● What this task involves:
The needed output is the run of lines below from the one containing "camera.xlsx: [150,85,307,237] ->" through the one containing "camera.xlsx: [31,192,249,287] ->", copied exactly and free of pictures.

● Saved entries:
*** Block opens ***
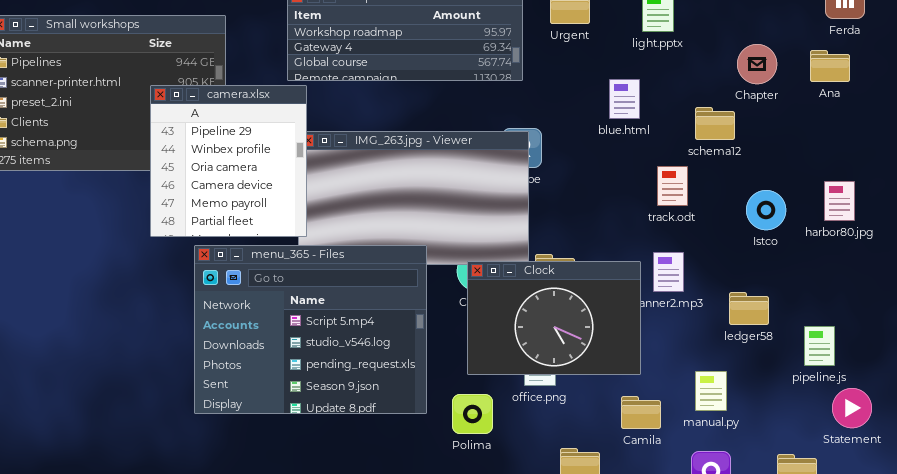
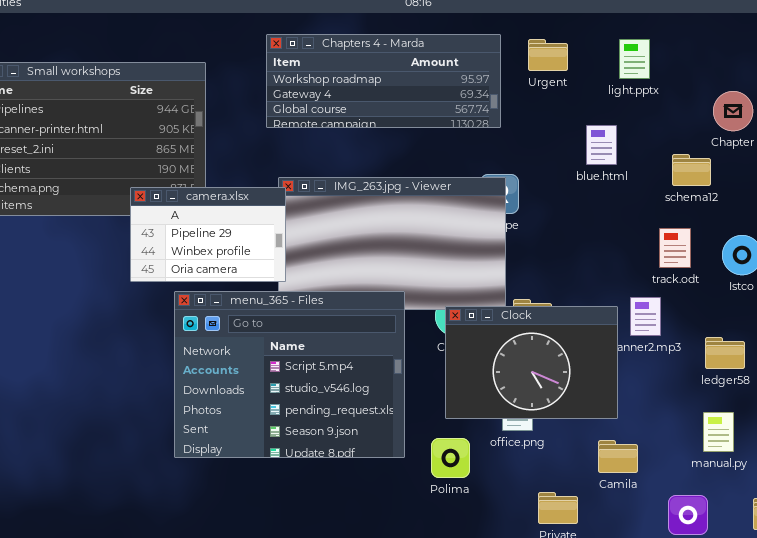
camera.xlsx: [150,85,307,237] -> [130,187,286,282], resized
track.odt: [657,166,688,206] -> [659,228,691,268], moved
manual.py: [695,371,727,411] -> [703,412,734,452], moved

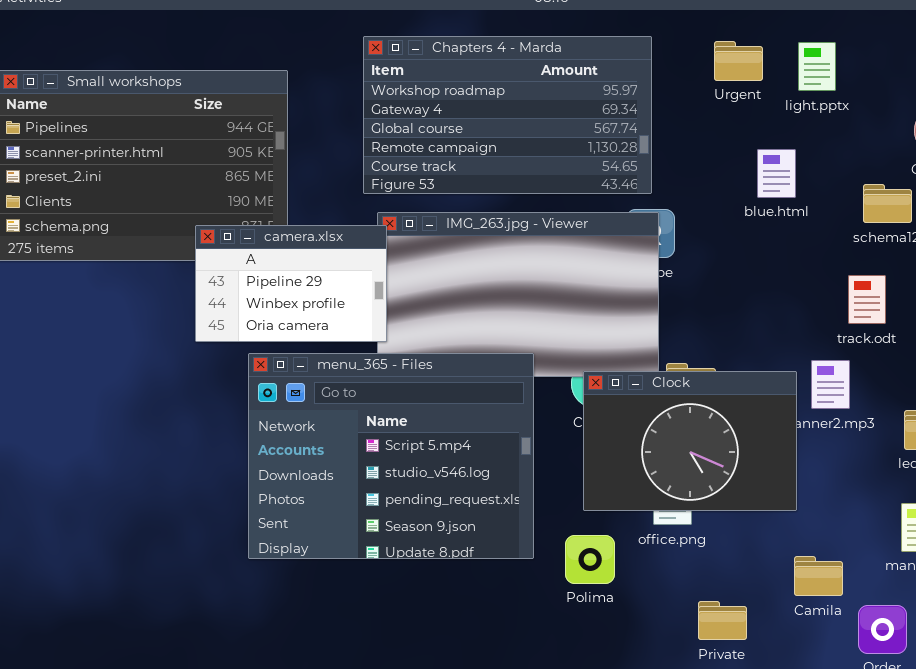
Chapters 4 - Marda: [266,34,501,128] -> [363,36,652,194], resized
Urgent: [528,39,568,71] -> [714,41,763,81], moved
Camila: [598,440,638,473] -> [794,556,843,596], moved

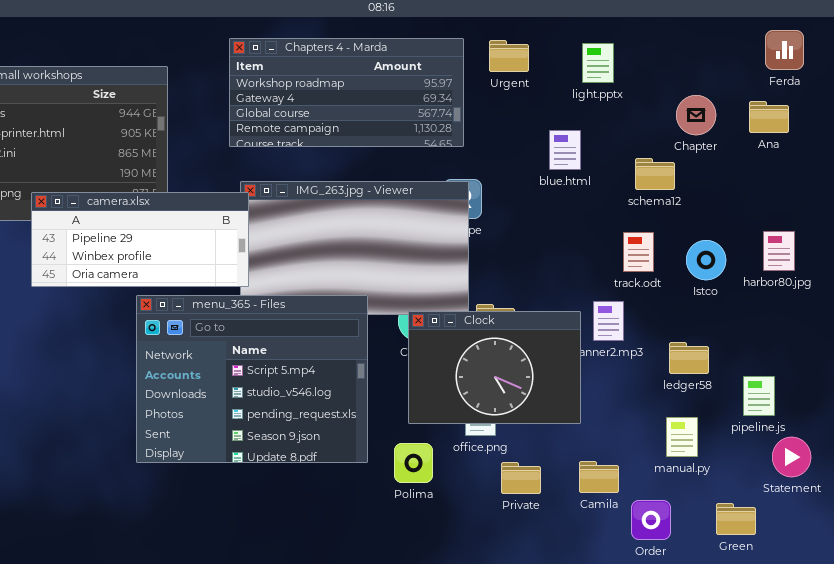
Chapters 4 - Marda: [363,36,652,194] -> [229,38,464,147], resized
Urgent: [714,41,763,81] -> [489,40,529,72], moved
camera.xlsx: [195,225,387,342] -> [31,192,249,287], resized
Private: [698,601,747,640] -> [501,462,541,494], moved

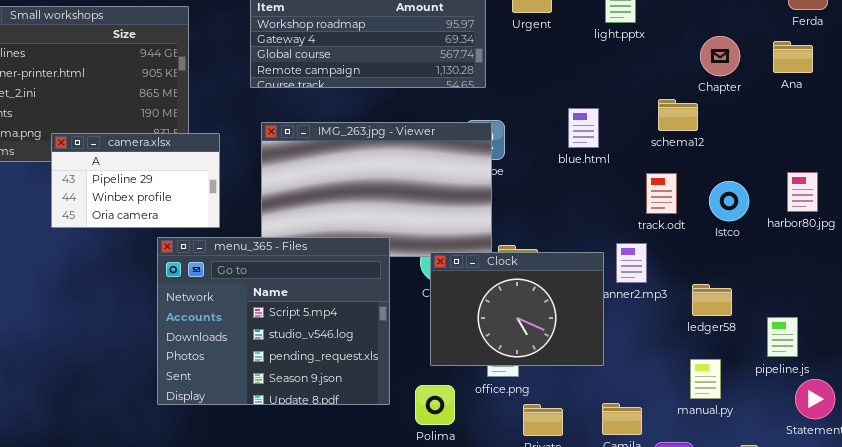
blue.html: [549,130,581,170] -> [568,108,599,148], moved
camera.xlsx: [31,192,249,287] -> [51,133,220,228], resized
*** Block closes ***
*** Block opens ***
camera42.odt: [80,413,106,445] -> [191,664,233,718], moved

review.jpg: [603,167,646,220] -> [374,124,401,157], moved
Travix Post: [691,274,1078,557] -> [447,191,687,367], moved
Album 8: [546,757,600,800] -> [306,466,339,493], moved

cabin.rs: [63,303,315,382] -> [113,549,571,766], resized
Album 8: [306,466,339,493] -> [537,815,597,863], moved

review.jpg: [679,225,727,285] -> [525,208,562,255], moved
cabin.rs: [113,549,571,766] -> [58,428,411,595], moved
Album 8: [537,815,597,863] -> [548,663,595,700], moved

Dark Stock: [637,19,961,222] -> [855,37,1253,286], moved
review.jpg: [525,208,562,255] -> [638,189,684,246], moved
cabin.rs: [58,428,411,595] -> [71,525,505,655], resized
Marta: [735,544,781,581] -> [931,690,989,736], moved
*** Block closes ***
● Problem solution:
camera.xlsx: [150,85,307,237] -> [130,187,286,282], resized
track.odt: [657,166,688,206] -> [659,228,691,268], moved
manual.py: [695,371,727,411] -> [703,412,734,452], moved

Chapters 4 - Marda: [266,34,501,128] -> [363,36,652,194], resized
Urgent: [528,39,568,71] -> [714,41,763,81], moved
Camila: [598,440,638,473] -> [794,556,843,596], moved

Chapters 4 - Marda: [363,36,652,194] -> [229,38,464,147], resized
Urgent: [714,41,763,81] -> [489,40,529,72], moved
camera.xlsx: [195,225,387,342] -> [31,192,249,287], resized
Private: [698,601,747,640] -> [501,462,541,494], moved

blue.html: [549,130,581,170] -> [568,108,599,148], moved
camera.xlsx: [31,192,249,287] -> [51,133,220,228], resized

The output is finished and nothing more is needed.